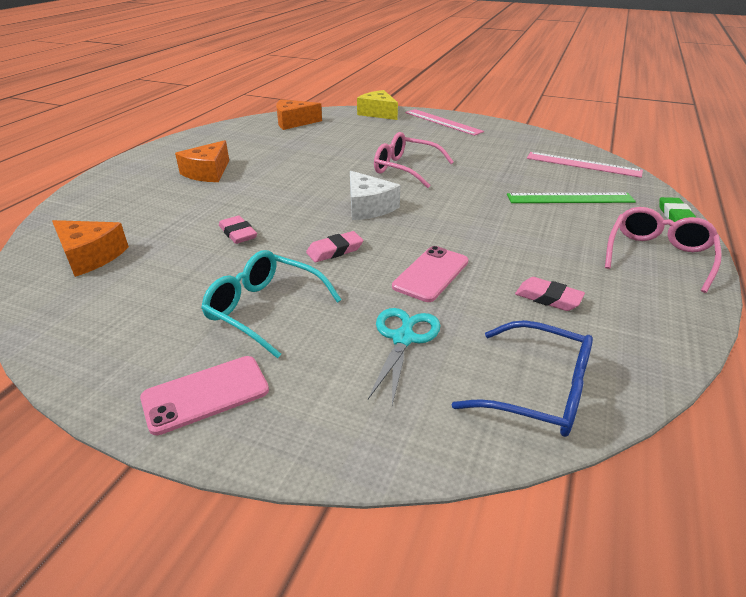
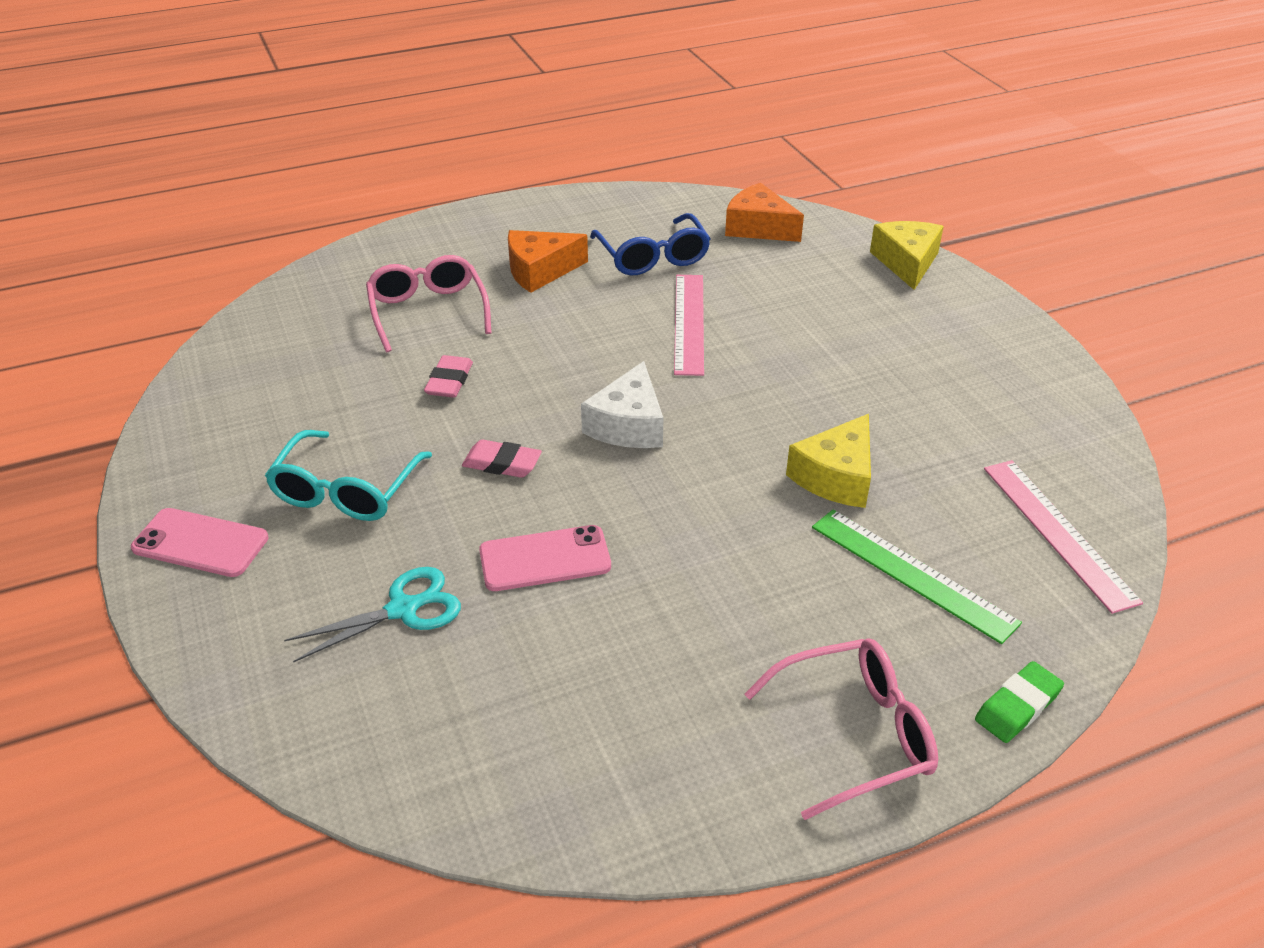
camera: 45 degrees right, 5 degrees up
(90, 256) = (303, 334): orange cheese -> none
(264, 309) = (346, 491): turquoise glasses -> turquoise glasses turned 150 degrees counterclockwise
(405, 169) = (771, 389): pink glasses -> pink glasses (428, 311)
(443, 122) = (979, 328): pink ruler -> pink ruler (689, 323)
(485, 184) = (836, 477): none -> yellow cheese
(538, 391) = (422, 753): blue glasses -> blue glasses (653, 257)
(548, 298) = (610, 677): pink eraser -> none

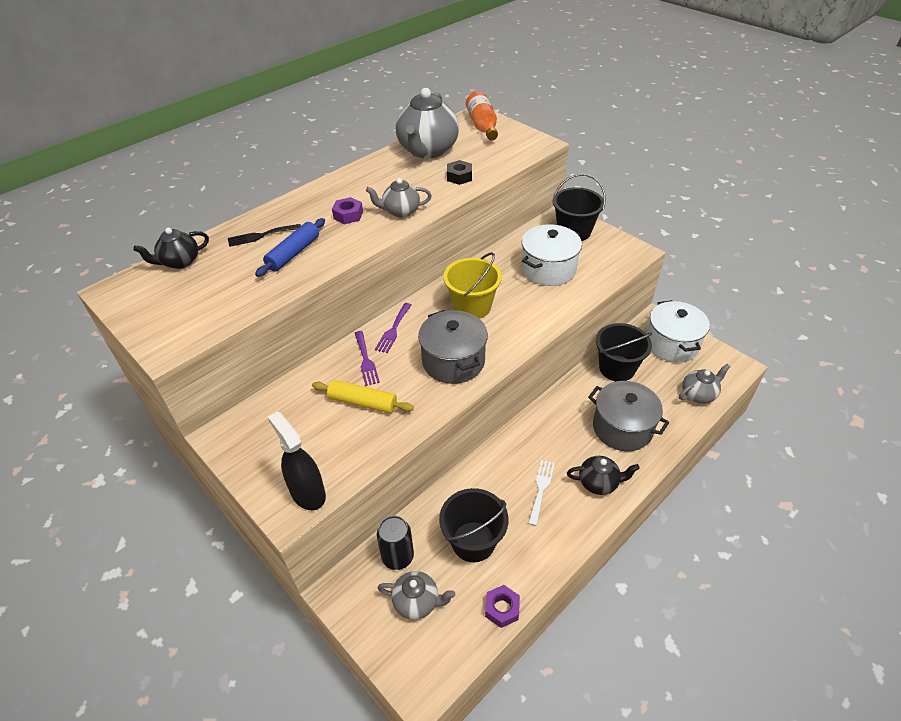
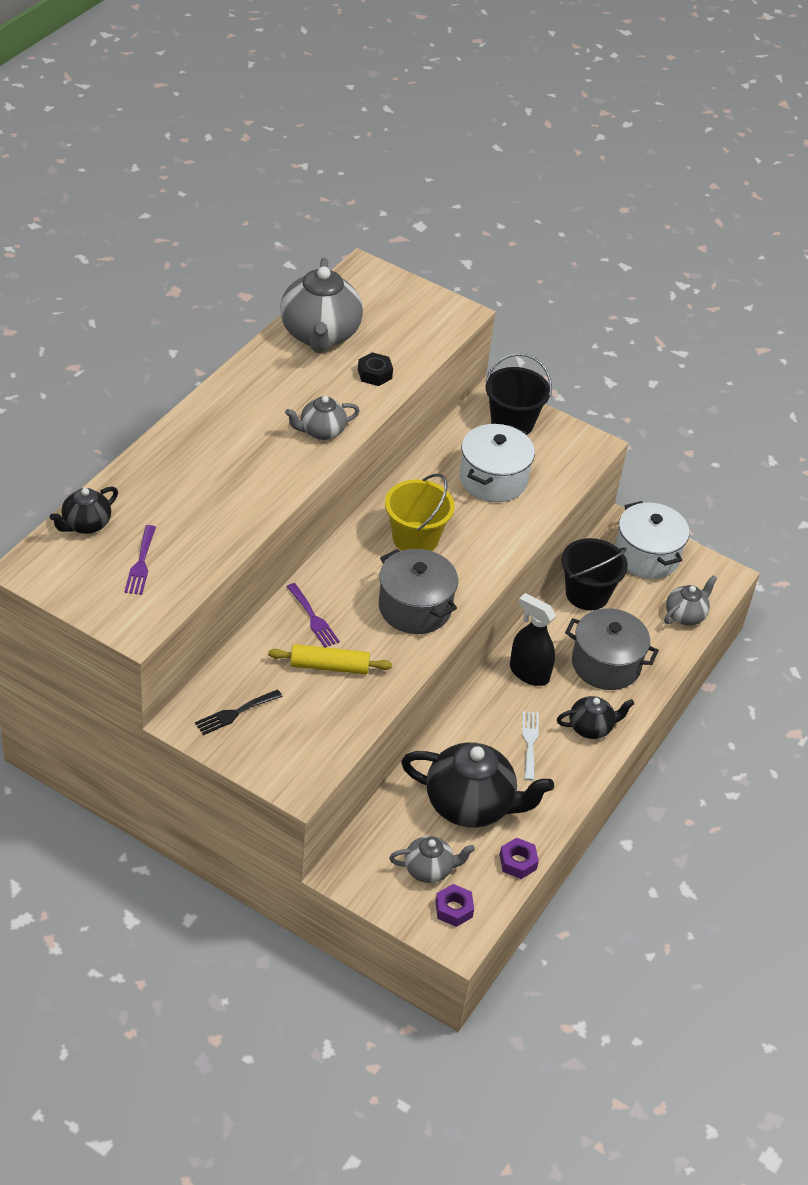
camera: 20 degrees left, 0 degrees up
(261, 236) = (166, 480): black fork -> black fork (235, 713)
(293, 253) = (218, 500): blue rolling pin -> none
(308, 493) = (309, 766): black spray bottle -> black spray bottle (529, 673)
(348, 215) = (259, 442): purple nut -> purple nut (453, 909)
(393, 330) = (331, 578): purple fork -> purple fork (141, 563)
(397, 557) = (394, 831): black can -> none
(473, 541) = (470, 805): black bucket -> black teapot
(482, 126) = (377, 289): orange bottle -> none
++++++++
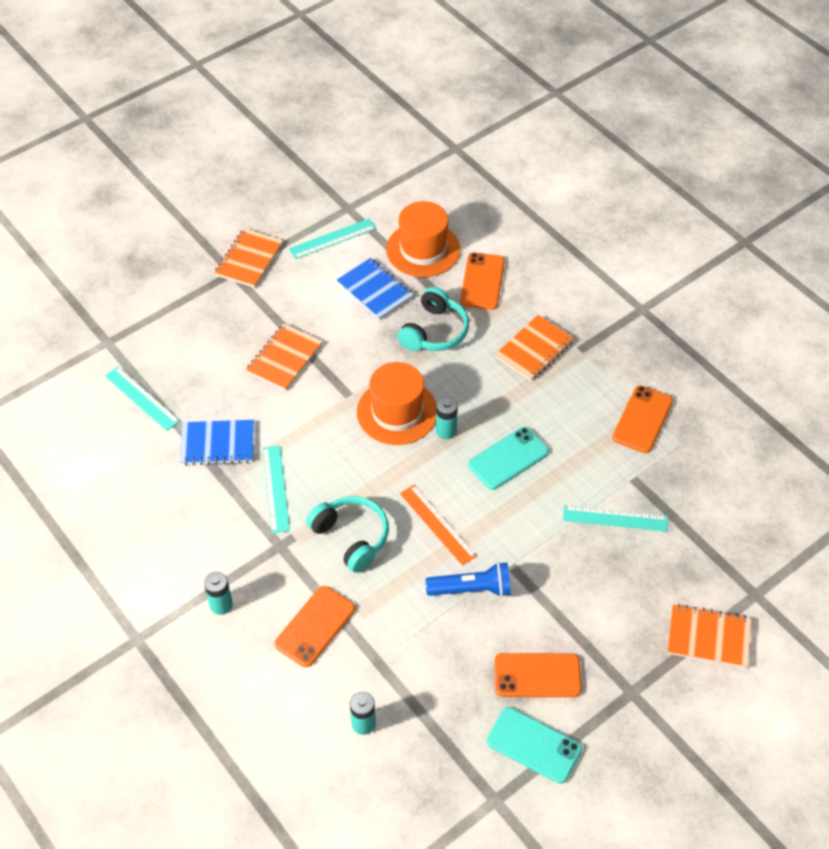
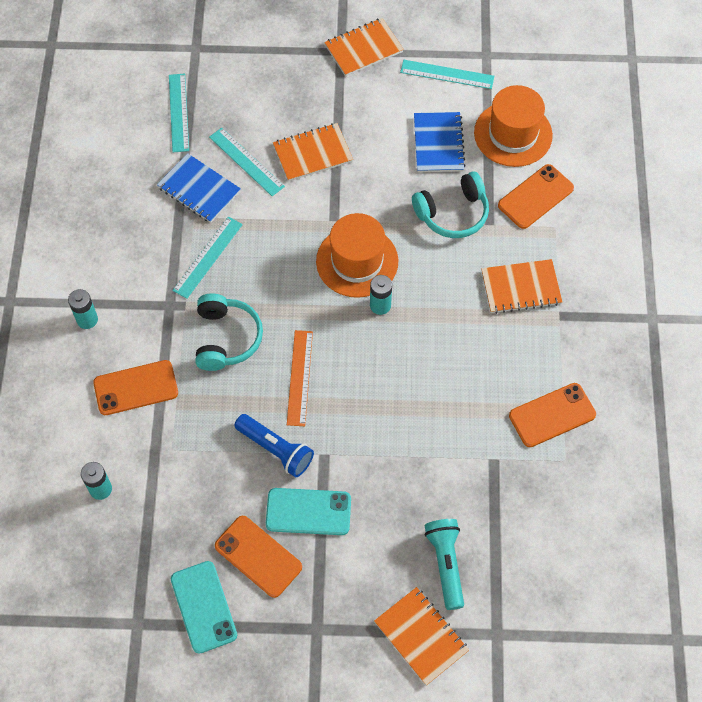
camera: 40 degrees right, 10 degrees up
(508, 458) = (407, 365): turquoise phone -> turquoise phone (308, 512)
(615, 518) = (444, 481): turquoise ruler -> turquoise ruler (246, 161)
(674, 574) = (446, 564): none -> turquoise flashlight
++++++++
## Instructions to follow:
Show the lines above with "purple".

## Response area:
(348, 215) = (259, 442): purple nut -> purple nut (453, 909)
(393, 330) = (331, 578): purple fork -> purple fork (141, 563)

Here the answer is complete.